━━━━━ RECORD EXCERPTS
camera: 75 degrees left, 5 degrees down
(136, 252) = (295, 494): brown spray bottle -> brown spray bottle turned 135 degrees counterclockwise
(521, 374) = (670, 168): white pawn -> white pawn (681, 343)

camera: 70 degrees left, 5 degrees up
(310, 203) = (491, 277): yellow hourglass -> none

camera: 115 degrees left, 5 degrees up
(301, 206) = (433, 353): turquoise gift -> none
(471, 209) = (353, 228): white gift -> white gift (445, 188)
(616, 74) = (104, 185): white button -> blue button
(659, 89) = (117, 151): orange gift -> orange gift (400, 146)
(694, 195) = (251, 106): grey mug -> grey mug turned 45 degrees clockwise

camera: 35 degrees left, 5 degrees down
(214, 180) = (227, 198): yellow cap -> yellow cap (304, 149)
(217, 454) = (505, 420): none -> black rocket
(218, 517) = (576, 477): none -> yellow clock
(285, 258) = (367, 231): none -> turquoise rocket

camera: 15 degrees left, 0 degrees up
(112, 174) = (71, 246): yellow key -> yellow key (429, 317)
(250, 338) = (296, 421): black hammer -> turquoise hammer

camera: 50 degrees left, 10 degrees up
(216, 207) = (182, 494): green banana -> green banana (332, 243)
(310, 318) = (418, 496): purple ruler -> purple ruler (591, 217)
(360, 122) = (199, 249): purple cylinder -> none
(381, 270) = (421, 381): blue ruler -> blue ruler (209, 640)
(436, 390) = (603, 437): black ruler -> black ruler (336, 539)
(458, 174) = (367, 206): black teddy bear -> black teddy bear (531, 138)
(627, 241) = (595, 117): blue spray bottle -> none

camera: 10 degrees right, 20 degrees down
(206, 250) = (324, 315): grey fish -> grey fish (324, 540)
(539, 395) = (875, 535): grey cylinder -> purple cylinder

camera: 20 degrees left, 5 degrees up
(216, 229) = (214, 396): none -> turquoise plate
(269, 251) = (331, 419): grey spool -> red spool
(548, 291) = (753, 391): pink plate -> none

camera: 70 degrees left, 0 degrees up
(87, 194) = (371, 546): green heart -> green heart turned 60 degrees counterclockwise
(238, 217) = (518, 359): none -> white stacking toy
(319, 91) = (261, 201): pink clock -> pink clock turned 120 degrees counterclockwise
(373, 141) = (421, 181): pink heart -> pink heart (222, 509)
━━━━━━━━━━
Please return only the lines above, starting at the line that has "camera: 70 degrees left, 5 degrees up" and ending at the line that has "(216, 207) = (182, 494): green", keeping both and leaving each one unchanged.

camera: 70 degrees left, 5 degrees up
(310, 203) = (491, 277): yellow hourglass -> none

camera: 115 degrees left, 5 degrees up
(301, 206) = (433, 353): turquoise gift -> none
(471, 209) = (353, 228): white gift -> white gift (445, 188)
(616, 74) = (104, 185): white button -> blue button
(659, 89) = (117, 151): orange gift -> orange gift (400, 146)
(694, 195) = (251, 106): grey mug -> grey mug turned 45 degrees clockwise

camera: 35 degrees left, 5 degrees down
(214, 180) = (227, 198): yellow cap -> yellow cap (304, 149)
(217, 454) = (505, 420): none -> black rocket
(218, 517) = (576, 477): none -> yellow clock
(285, 258) = (367, 231): none -> turquoise rocket

camera: 15 degrees left, 0 degrees up
(112, 174) = (71, 246): yellow key -> yellow key (429, 317)
(250, 338) = (296, 421): black hammer -> turquoise hammer

camera: 50 degrees left, 10 degrees up
(216, 207) = (182, 494): green banana -> green banana (332, 243)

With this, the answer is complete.